TASK INSTRUCTIONS => Return each entry below without any alteration.
(Beginning of RECORDED DATA)
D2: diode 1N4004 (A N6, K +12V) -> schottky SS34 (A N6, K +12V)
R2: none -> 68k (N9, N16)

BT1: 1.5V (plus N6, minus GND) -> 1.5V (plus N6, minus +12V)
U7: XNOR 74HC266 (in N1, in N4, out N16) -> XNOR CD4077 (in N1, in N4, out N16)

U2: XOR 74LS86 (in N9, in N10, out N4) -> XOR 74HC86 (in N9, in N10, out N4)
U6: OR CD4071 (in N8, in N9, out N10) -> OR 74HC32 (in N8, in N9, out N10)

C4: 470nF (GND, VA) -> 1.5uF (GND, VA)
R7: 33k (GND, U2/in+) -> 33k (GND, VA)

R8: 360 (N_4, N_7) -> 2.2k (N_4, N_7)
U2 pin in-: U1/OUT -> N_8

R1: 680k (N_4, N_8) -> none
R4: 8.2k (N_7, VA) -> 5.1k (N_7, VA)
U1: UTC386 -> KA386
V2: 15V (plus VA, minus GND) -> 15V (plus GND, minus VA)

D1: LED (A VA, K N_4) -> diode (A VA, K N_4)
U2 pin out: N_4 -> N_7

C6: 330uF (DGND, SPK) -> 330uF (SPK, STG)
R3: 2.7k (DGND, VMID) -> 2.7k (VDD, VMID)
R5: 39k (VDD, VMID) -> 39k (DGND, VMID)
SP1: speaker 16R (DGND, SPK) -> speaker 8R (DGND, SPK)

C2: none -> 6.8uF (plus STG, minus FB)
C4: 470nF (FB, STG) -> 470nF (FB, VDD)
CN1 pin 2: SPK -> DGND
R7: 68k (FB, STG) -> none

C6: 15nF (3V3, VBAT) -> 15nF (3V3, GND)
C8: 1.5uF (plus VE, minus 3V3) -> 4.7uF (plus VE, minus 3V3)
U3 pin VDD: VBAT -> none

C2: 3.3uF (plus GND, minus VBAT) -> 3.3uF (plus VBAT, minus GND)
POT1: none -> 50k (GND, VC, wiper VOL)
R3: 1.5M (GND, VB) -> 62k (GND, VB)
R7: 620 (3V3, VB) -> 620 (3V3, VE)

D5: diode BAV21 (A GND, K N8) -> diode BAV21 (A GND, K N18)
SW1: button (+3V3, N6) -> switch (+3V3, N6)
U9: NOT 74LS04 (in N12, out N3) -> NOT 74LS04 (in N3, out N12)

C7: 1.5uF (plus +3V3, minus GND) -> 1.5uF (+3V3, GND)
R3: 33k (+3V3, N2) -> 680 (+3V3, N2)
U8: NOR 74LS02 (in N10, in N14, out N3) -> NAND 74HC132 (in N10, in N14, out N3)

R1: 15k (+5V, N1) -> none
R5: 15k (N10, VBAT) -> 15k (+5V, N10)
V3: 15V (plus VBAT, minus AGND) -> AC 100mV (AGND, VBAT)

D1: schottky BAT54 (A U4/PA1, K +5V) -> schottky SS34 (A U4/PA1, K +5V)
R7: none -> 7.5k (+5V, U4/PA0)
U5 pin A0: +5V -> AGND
(End of RECORDED DATA)
ANSWER TO THIS PROBLEM =>
D2: diode 1N4004 (A N6, K +12V) -> schottky SS34 (A N6, K +12V)
R2: none -> 68k (N9, N16)

BT1: 1.5V (plus N6, minus GND) -> 1.5V (plus N6, minus +12V)
U7: XNOR 74HC266 (in N1, in N4, out N16) -> XNOR CD4077 (in N1, in N4, out N16)

U2: XOR 74LS86 (in N9, in N10, out N4) -> XOR 74HC86 (in N9, in N10, out N4)
U6: OR CD4071 (in N8, in N9, out N10) -> OR 74HC32 (in N8, in N9, out N10)

C4: 470nF (GND, VA) -> 1.5uF (GND, VA)
R7: 33k (GND, U2/in+) -> 33k (GND, VA)

R8: 360 (N_4, N_7) -> 2.2k (N_4, N_7)
U2 pin in-: U1/OUT -> N_8

R1: 680k (N_4, N_8) -> none
R4: 8.2k (N_7, VA) -> 5.1k (N_7, VA)
U1: UTC386 -> KA386
V2: 15V (plus VA, minus GND) -> 15V (plus GND, minus VA)

D1: LED (A VA, K N_4) -> diode (A VA, K N_4)
U2 pin out: N_4 -> N_7

C6: 330uF (DGND, SPK) -> 330uF (SPK, STG)
R3: 2.7k (DGND, VMID) -> 2.7k (VDD, VMID)
R5: 39k (VDD, VMID) -> 39k (DGND, VMID)
SP1: speaker 16R (DGND, SPK) -> speaker 8R (DGND, SPK)

C2: none -> 6.8uF (plus STG, minus FB)
C4: 470nF (FB, STG) -> 470nF (FB, VDD)
CN1 pin 2: SPK -> DGND
R7: 68k (FB, STG) -> none

C6: 15nF (3V3, VBAT) -> 15nF (3V3, GND)
C8: 1.5uF (plus VE, minus 3V3) -> 4.7uF (plus VE, minus 3V3)
U3 pin VDD: VBAT -> none

C2: 3.3uF (plus GND, minus VBAT) -> 3.3uF (plus VBAT, minus GND)
POT1: none -> 50k (GND, VC, wiper VOL)
R3: 1.5M (GND, VB) -> 62k (GND, VB)
R7: 620 (3V3, VB) -> 620 (3V3, VE)

D5: diode BAV21 (A GND, K N8) -> diode BAV21 (A GND, K N18)
SW1: button (+3V3, N6) -> switch (+3V3, N6)
U9: NOT 74LS04 (in N12, out N3) -> NOT 74LS04 (in N3, out N12)

C7: 1.5uF (plus +3V3, minus GND) -> 1.5uF (+3V3, GND)
R3: 33k (+3V3, N2) -> 680 (+3V3, N2)
U8: NOR 74LS02 (in N10, in N14, out N3) -> NAND 74HC132 (in N10, in N14, out N3)

R1: 15k (+5V, N1) -> none
R5: 15k (N10, VBAT) -> 15k (+5V, N10)
V3: 15V (plus VBAT, minus AGND) -> AC 100mV (AGND, VBAT)

D1: schottky BAT54 (A U4/PA1, K +5V) -> schottky SS34 (A U4/PA1, K +5V)
R7: none -> 7.5k (+5V, U4/PA0)
U5 pin A0: +5V -> AGND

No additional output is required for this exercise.